## Your task
The line containing "none -> grey tile C5:D5 level 1" and every line after it, through the last one below: output exactly these and nothing else.

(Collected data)
┄┄┄┄┄┄┄┄┄┄┄┄┄┄┄┄┄┄┄┄

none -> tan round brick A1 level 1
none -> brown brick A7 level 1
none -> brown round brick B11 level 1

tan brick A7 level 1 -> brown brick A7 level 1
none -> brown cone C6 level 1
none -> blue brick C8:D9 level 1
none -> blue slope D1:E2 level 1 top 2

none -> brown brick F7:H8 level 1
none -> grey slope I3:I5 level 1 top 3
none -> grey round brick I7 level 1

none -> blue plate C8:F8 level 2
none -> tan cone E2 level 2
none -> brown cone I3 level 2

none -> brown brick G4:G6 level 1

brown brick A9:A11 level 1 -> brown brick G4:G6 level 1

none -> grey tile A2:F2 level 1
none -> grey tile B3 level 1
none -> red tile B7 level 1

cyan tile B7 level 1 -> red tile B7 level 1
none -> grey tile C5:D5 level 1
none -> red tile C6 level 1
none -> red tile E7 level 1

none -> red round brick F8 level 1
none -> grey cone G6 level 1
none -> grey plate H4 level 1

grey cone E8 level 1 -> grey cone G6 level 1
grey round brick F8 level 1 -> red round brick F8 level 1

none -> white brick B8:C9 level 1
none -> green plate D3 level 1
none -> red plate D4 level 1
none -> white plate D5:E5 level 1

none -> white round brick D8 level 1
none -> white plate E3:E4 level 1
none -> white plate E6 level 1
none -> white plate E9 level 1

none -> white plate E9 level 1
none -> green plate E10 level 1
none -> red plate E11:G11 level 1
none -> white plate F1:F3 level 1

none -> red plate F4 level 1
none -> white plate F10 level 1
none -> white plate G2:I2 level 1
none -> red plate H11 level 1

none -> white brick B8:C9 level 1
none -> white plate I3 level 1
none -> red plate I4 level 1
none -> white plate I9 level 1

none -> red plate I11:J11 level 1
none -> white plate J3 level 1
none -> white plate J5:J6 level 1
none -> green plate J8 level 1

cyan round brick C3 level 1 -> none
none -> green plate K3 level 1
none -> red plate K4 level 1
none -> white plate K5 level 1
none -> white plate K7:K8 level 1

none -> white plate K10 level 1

┄┄┄┄┄┄┄┄┄┄┄┄┄┄┄┄┄┄┄┄

## Answer section
none -> grey tile C5:D5 level 1
none -> red tile C6 level 1
none -> red tile E7 level 1

none -> red round brick F8 level 1
none -> grey cone G6 level 1
none -> grey plate H4 level 1

grey cone E8 level 1 -> grey cone G6 level 1
grey round brick F8 level 1 -> red round brick F8 level 1

none -> white brick B8:C9 level 1
none -> green plate D3 level 1
none -> red plate D4 level 1
none -> white plate D5:E5 level 1

none -> white round brick D8 level 1
none -> white plate E3:E4 level 1
none -> white plate E6 level 1
none -> white plate E9 level 1

none -> white plate E9 level 1
none -> green plate E10 level 1
none -> red plate E11:G11 level 1
none -> white plate F1:F3 level 1

none -> red plate F4 level 1
none -> white plate F10 level 1
none -> white plate G2:I2 level 1
none -> red plate H11 level 1

none -> white brick B8:C9 level 1
none -> white plate I3 level 1
none -> red plate I4 level 1
none -> white plate I9 level 1

none -> red plate I11:J11 level 1
none -> white plate J3 level 1
none -> white plate J5:J6 level 1
none -> green plate J8 level 1

cyan round brick C3 level 1 -> none
none -> green plate K3 level 1
none -> red plate K4 level 1
none -> white plate K5 level 1
none -> white plate K7:K8 level 1

none -> white plate K10 level 1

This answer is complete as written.